### Task to complete
Look through the material below. Copy every line with the string "white" in it.

### Exercise data
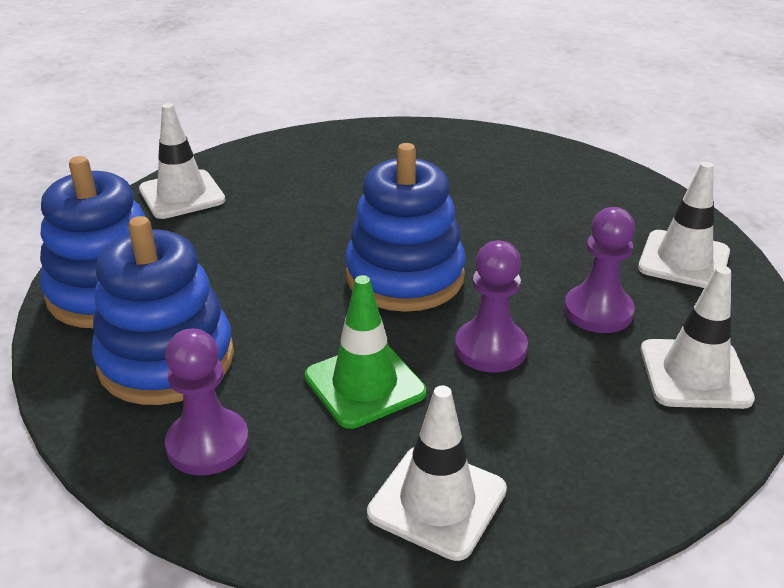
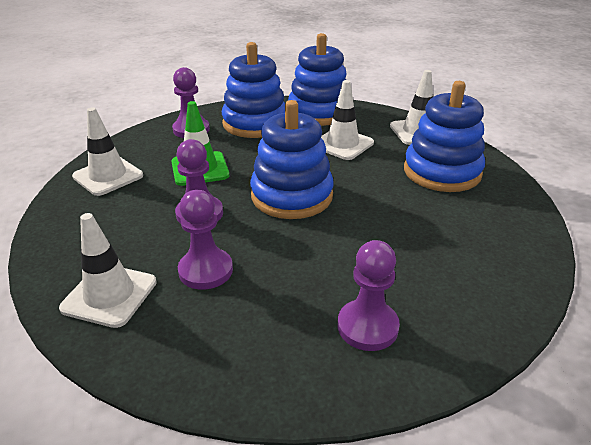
camera: 105 degrees right, 0 degrees up
white traffic cone [638,162,730,288] -> white traffic cone moved to [321,80,374,160]
none -> purple pawn [338,240,400,351]
none -> blue stacking toy [404,81,485,192]

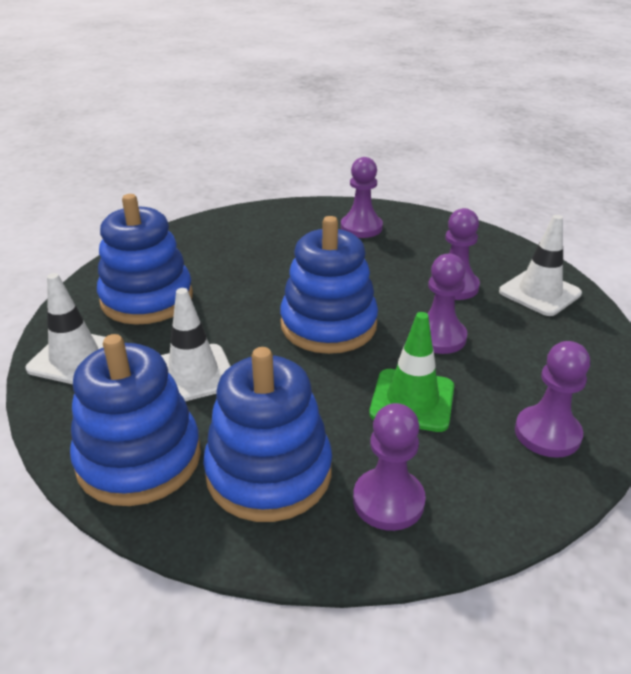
camera: 150 degrees left, 0 degrees up
white traffic cone [72,107,143,196] -> purple pawn [515,341,590,458]

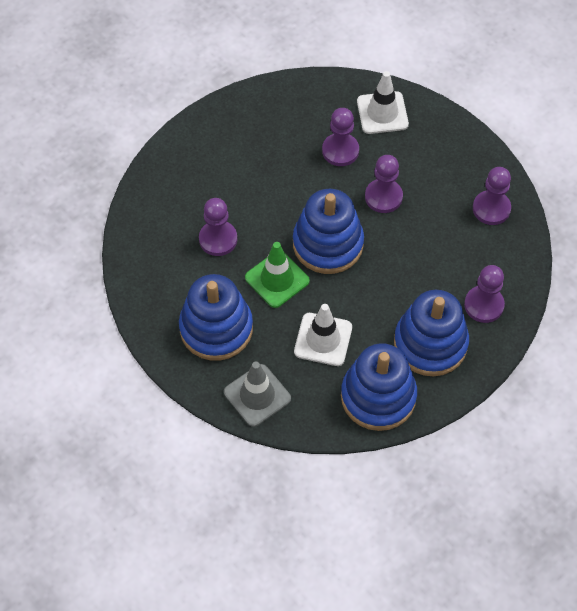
camera: 55 degrees left, 25 degrees up
white traffic cone [26,273,105,384] -> grey traffic cone [224,362,291,427]
purple pawn [341,157,383,238] -> purple pawn moved to [199,198,237,256]
green traffic cone [369,312,454,432] -> green traffic cone moved to [245,242,310,308]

### Exercise response
white traffic cone [638,162,730,288] -> white traffic cone moved to [321,80,374,160]
white traffic cone [72,107,143,196] -> purple pawn [515,341,590,458]
white traffic cone [26,273,105,384] -> grey traffic cone [224,362,291,427]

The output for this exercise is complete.